* Task prompt *
Copy task for the material below: print the line with "- op: added" and every line after it to the end, exactly as written, without the pictures.

* Supplied material *
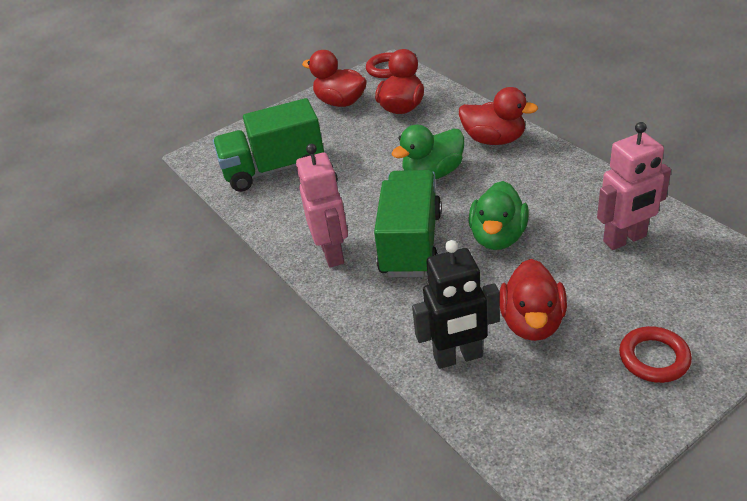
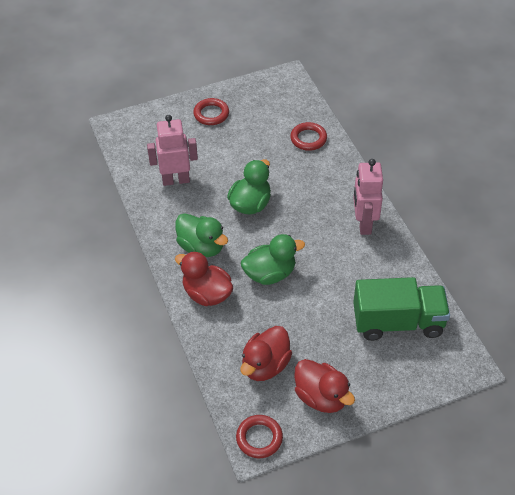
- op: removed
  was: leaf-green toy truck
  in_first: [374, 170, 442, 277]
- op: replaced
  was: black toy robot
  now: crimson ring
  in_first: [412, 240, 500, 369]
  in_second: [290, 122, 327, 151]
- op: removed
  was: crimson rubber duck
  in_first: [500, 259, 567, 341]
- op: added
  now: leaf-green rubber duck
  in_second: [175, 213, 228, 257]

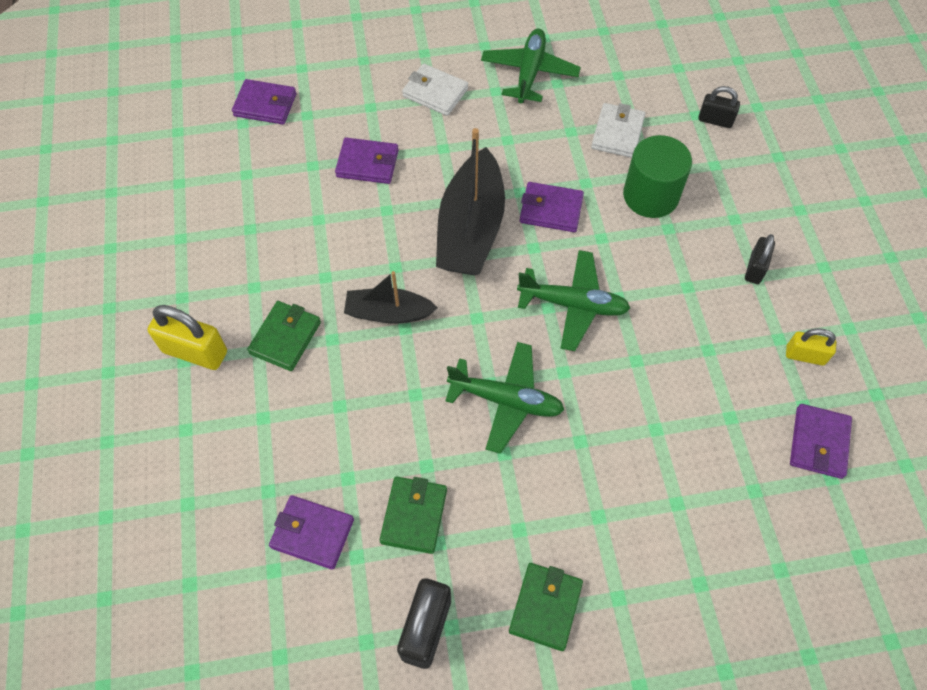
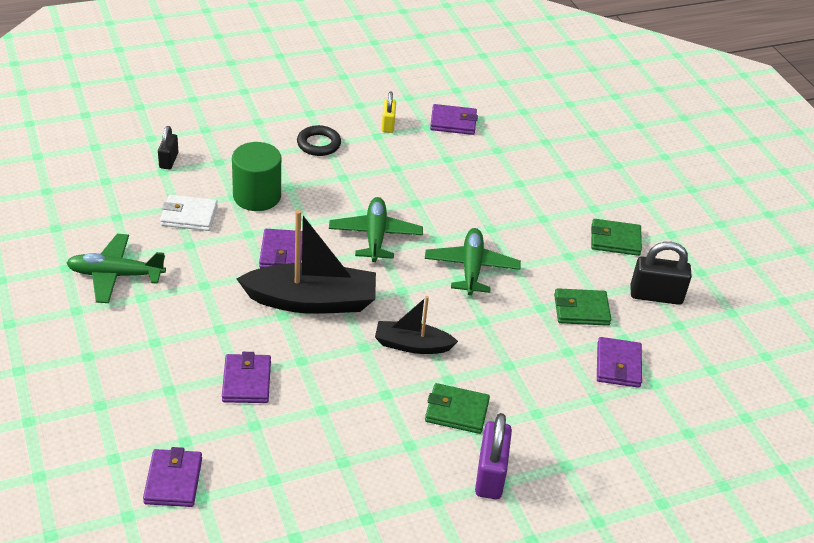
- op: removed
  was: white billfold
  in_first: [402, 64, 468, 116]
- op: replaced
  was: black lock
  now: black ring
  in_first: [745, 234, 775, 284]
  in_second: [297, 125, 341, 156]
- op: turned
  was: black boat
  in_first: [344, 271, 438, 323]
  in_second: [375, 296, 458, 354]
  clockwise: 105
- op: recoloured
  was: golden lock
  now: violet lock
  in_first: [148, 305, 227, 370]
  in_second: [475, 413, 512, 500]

* Solution for this exercise *
- op: added
  now: leaf-green rubber duck
  in_second: [175, 213, 228, 257]

- op: removed
  was: white billfold
  in_first: [402, 64, 468, 116]
- op: replaced
  was: black lock
  now: black ring
  in_first: [745, 234, 775, 284]
  in_second: [297, 125, 341, 156]
- op: turned
  was: black boat
  in_first: [344, 271, 438, 323]
  in_second: [375, 296, 458, 354]
  clockwise: 105
- op: recoloured
  was: golden lock
  now: violet lock
  in_first: [148, 305, 227, 370]
  in_second: [475, 413, 512, 500]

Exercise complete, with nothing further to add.